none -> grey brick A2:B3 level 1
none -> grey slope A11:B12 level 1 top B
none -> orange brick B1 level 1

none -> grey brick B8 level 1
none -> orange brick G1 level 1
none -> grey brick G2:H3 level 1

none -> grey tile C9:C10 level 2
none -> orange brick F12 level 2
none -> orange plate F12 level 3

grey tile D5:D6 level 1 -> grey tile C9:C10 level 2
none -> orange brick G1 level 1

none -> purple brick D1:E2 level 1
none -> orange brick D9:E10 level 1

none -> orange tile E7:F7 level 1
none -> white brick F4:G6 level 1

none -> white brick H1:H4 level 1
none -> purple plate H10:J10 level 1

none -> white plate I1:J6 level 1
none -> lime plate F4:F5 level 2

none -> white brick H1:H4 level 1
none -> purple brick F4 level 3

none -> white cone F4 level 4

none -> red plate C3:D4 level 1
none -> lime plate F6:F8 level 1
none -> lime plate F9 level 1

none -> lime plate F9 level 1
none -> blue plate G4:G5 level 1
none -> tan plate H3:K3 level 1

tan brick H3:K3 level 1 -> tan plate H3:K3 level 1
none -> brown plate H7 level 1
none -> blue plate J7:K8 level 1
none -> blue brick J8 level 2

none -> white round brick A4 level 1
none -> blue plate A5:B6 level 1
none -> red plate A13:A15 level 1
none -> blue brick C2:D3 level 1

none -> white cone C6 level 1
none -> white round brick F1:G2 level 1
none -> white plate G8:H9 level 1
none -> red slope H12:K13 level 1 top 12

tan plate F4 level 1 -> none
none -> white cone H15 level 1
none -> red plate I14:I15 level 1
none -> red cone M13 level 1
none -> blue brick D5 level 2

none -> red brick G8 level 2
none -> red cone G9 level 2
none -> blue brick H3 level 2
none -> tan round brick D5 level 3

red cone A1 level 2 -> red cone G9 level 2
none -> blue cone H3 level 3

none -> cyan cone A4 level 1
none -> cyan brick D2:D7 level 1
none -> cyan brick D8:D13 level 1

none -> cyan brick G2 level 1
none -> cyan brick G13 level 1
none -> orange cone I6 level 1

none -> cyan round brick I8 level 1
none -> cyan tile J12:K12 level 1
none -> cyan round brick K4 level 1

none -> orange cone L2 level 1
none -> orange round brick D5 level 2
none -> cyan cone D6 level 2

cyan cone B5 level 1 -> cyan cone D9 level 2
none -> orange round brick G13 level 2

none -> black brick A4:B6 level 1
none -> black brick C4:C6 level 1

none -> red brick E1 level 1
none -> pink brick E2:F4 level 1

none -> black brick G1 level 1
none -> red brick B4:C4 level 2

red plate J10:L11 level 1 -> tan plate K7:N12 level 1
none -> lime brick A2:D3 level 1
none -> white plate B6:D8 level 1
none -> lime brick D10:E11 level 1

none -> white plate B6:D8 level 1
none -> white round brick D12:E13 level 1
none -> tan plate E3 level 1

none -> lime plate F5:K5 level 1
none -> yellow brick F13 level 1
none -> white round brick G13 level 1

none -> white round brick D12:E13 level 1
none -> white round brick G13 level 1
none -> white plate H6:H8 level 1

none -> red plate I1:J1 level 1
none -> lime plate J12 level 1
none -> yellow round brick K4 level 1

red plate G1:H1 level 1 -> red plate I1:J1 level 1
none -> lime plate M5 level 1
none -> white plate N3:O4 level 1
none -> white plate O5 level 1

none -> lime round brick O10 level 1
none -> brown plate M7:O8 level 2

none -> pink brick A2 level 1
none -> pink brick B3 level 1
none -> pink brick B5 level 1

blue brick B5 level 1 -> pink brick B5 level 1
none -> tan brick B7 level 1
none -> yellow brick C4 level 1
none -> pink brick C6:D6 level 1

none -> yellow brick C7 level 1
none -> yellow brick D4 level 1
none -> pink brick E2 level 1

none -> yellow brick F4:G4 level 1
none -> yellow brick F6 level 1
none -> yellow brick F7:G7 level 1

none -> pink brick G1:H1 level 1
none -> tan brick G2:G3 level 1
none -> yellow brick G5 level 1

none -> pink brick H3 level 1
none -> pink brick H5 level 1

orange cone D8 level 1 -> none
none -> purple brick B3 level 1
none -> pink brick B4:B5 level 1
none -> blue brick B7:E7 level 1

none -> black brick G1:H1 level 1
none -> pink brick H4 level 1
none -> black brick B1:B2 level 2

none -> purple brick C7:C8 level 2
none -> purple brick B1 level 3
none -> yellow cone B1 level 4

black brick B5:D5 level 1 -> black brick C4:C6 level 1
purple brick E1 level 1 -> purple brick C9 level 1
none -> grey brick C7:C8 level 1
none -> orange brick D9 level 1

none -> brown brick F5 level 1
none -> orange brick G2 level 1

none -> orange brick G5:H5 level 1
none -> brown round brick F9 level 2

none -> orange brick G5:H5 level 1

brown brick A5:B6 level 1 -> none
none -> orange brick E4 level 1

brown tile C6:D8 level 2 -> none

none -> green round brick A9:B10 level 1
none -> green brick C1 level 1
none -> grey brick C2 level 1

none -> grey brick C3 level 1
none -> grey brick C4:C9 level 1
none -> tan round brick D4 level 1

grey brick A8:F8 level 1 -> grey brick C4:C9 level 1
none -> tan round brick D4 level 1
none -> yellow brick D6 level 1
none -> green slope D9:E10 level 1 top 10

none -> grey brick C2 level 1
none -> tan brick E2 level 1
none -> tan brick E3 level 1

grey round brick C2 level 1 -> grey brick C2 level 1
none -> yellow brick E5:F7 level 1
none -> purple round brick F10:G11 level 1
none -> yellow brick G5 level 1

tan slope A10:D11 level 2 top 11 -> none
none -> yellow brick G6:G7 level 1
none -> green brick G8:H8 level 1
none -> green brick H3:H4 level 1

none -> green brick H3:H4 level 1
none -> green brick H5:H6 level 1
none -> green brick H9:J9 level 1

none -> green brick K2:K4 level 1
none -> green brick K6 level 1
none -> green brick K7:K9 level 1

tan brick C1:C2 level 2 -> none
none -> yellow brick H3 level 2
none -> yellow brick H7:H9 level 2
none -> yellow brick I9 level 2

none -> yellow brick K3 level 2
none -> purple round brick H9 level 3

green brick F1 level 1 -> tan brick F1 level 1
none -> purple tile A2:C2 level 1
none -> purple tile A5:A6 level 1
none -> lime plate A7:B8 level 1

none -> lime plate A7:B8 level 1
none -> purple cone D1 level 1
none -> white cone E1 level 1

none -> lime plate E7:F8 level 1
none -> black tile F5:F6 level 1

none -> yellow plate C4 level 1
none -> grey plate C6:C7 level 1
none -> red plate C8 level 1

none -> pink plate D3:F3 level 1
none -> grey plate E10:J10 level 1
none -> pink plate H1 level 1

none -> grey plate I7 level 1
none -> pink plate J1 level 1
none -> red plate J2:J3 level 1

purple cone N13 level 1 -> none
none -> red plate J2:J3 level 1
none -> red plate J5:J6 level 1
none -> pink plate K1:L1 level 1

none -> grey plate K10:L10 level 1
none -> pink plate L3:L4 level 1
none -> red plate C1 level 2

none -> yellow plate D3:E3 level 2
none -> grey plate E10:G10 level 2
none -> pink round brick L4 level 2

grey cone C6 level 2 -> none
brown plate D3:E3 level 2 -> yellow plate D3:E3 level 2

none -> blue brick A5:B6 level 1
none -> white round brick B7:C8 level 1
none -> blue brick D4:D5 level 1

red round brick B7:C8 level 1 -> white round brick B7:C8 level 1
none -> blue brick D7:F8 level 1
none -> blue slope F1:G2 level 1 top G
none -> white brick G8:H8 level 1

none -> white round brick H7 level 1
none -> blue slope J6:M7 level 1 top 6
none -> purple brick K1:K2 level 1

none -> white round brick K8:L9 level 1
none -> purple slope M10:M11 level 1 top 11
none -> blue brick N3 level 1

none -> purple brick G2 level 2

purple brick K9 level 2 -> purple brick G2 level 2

THE TASK: Output exactly the lines of the material above from the one containing "none -> pink brick E2:F4 level 1" up to and including the one containing "none -> lime plate F5:K5 level 1".

ANSWER SECTION:
none -> pink brick E2:F4 level 1

none -> black brick G1 level 1
none -> red brick B4:C4 level 2

red plate J10:L11 level 1 -> tan plate K7:N12 level 1
none -> lime brick A2:D3 level 1
none -> white plate B6:D8 level 1
none -> lime brick D10:E11 level 1

none -> white plate B6:D8 level 1
none -> white round brick D12:E13 level 1
none -> tan plate E3 level 1

none -> lime plate F5:K5 level 1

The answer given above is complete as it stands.